● WHAT THE TASK ASKS
Would you return the entries below word for word?

● SOURCE MATERIAL
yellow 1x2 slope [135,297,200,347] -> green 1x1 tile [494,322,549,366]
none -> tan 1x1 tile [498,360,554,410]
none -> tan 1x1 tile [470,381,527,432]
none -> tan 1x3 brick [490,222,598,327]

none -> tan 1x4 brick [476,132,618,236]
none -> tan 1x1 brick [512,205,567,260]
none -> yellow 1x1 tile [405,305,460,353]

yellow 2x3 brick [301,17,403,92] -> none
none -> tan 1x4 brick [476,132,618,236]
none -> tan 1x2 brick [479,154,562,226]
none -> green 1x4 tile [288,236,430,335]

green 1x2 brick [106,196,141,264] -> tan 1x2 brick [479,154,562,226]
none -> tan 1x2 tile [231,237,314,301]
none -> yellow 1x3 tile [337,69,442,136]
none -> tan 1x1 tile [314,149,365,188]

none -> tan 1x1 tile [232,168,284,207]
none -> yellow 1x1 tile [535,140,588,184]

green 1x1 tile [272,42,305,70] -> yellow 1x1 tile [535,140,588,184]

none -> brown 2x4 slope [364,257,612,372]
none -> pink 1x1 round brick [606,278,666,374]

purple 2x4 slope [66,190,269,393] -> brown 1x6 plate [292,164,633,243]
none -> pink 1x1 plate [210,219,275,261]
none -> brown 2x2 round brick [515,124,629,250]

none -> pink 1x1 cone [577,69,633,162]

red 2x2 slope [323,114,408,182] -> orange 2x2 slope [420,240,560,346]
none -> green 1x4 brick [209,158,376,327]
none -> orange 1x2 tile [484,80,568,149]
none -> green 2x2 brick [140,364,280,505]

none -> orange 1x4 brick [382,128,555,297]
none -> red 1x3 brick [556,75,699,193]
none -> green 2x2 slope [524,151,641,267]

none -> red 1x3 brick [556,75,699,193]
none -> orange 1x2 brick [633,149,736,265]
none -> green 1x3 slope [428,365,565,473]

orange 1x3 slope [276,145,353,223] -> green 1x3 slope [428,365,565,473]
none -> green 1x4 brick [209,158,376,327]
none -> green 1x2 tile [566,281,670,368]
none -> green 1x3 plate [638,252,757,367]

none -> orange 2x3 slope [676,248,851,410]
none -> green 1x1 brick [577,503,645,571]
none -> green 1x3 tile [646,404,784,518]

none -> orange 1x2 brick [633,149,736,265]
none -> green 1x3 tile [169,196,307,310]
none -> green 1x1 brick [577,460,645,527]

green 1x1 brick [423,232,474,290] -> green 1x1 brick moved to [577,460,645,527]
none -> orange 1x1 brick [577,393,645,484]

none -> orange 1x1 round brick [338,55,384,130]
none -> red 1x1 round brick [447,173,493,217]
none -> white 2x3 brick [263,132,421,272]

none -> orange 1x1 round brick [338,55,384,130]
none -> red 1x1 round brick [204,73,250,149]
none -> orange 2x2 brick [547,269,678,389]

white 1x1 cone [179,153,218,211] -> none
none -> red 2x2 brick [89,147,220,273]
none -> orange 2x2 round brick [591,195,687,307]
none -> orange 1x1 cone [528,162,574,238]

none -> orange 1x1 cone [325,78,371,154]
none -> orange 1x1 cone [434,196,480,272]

● ANSWER SECTION
yellow 1x2 slope [135,297,200,347] -> green 1x1 tile [494,322,549,366]
none -> tan 1x1 tile [498,360,554,410]
none -> tan 1x1 tile [470,381,527,432]
none -> tan 1x3 brick [490,222,598,327]

none -> tan 1x4 brick [476,132,618,236]
none -> tan 1x1 brick [512,205,567,260]
none -> yellow 1x1 tile [405,305,460,353]

yellow 2x3 brick [301,17,403,92] -> none
none -> tan 1x4 brick [476,132,618,236]
none -> tan 1x2 brick [479,154,562,226]
none -> green 1x4 tile [288,236,430,335]

green 1x2 brick [106,196,141,264] -> tan 1x2 brick [479,154,562,226]
none -> tan 1x2 tile [231,237,314,301]
none -> yellow 1x3 tile [337,69,442,136]
none -> tan 1x1 tile [314,149,365,188]

none -> tan 1x1 tile [232,168,284,207]
none -> yellow 1x1 tile [535,140,588,184]

green 1x1 tile [272,42,305,70] -> yellow 1x1 tile [535,140,588,184]

none -> brown 2x4 slope [364,257,612,372]
none -> pink 1x1 round brick [606,278,666,374]

purple 2x4 slope [66,190,269,393] -> brown 1x6 plate [292,164,633,243]
none -> pink 1x1 plate [210,219,275,261]
none -> brown 2x2 round brick [515,124,629,250]

none -> pink 1x1 cone [577,69,633,162]

red 2x2 slope [323,114,408,182] -> orange 2x2 slope [420,240,560,346]
none -> green 1x4 brick [209,158,376,327]
none -> orange 1x2 tile [484,80,568,149]
none -> green 2x2 brick [140,364,280,505]

none -> orange 1x4 brick [382,128,555,297]
none -> red 1x3 brick [556,75,699,193]
none -> green 2x2 slope [524,151,641,267]

none -> red 1x3 brick [556,75,699,193]
none -> orange 1x2 brick [633,149,736,265]
none -> green 1x3 slope [428,365,565,473]

orange 1x3 slope [276,145,353,223] -> green 1x3 slope [428,365,565,473]
none -> green 1x4 brick [209,158,376,327]
none -> green 1x2 tile [566,281,670,368]
none -> green 1x3 plate [638,252,757,367]

none -> orange 2x3 slope [676,248,851,410]
none -> green 1x1 brick [577,503,645,571]
none -> green 1x3 tile [646,404,784,518]

none -> orange 1x2 brick [633,149,736,265]
none -> green 1x3 tile [169,196,307,310]
none -> green 1x1 brick [577,460,645,527]

green 1x1 brick [423,232,474,290] -> green 1x1 brick moved to [577,460,645,527]
none -> orange 1x1 brick [577,393,645,484]

none -> orange 1x1 round brick [338,55,384,130]
none -> red 1x1 round brick [447,173,493,217]
none -> white 2x3 brick [263,132,421,272]

none -> orange 1x1 round brick [338,55,384,130]
none -> red 1x1 round brick [204,73,250,149]
none -> orange 2x2 brick [547,269,678,389]

white 1x1 cone [179,153,218,211] -> none
none -> red 2x2 brick [89,147,220,273]
none -> orange 2x2 round brick [591,195,687,307]
none -> orange 1x1 cone [528,162,574,238]

none -> orange 1x1 cone [325,78,371,154]
none -> orange 1x1 cone [434,196,480,272]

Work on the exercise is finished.